── PROVIDED INFORMATION
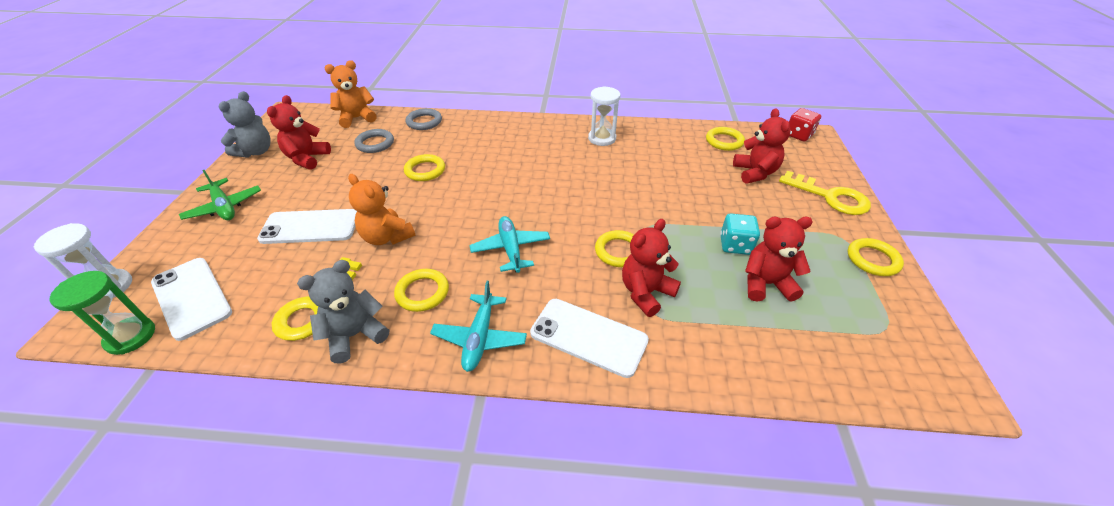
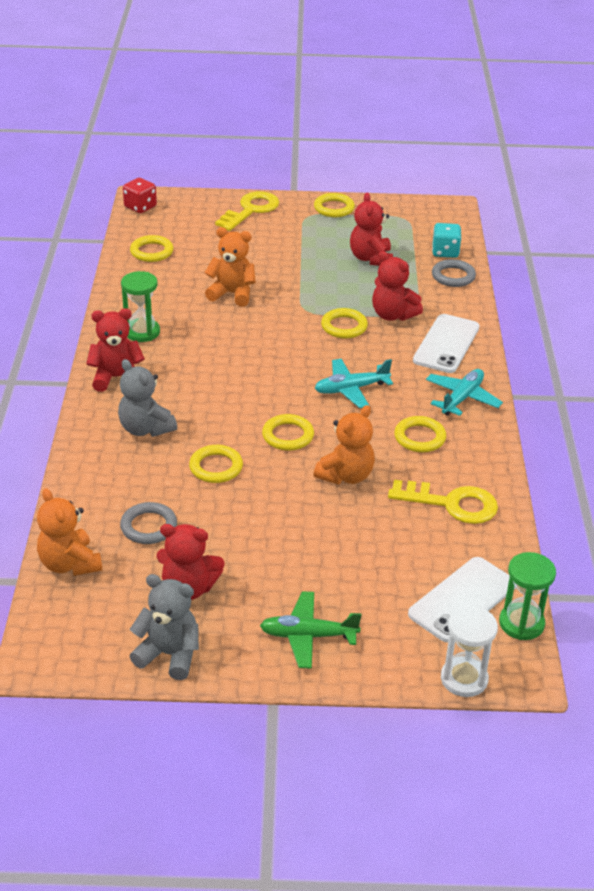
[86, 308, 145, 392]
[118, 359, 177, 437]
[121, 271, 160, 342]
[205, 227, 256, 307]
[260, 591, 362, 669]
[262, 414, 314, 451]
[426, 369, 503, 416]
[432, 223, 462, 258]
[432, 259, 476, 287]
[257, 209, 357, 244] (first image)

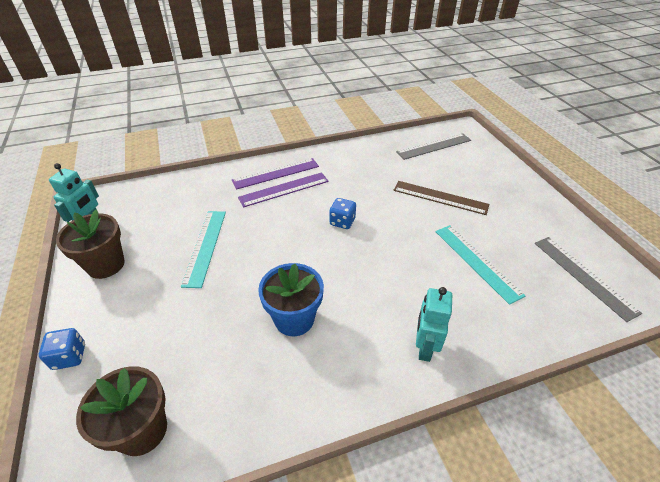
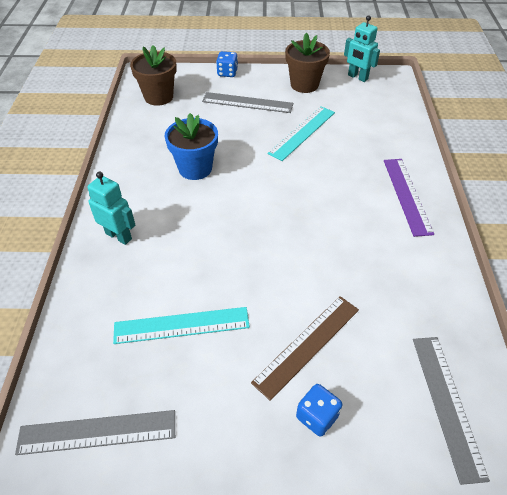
[202, 92, 293, 113]
[267, 106, 335, 161]
[296, 384, 342, 437]
[238, 172, 329, 208] (first image)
────
■ TASK GOAL ■
Repeat only what lies between the start of the data and the end of the line containing "[267, 106, 335, 161]", exactly, with pictures left out.

■ REPLY TO THE TASK ■
[86, 308, 145, 392]
[118, 359, 177, 437]
[121, 271, 160, 342]
[205, 227, 256, 307]
[260, 591, 362, 669]
[262, 414, 314, 451]
[426, 369, 503, 416]
[432, 223, 462, 258]
[432, 259, 476, 287]
[257, 209, 357, 244] (first image)

[202, 92, 293, 113]
[267, 106, 335, 161]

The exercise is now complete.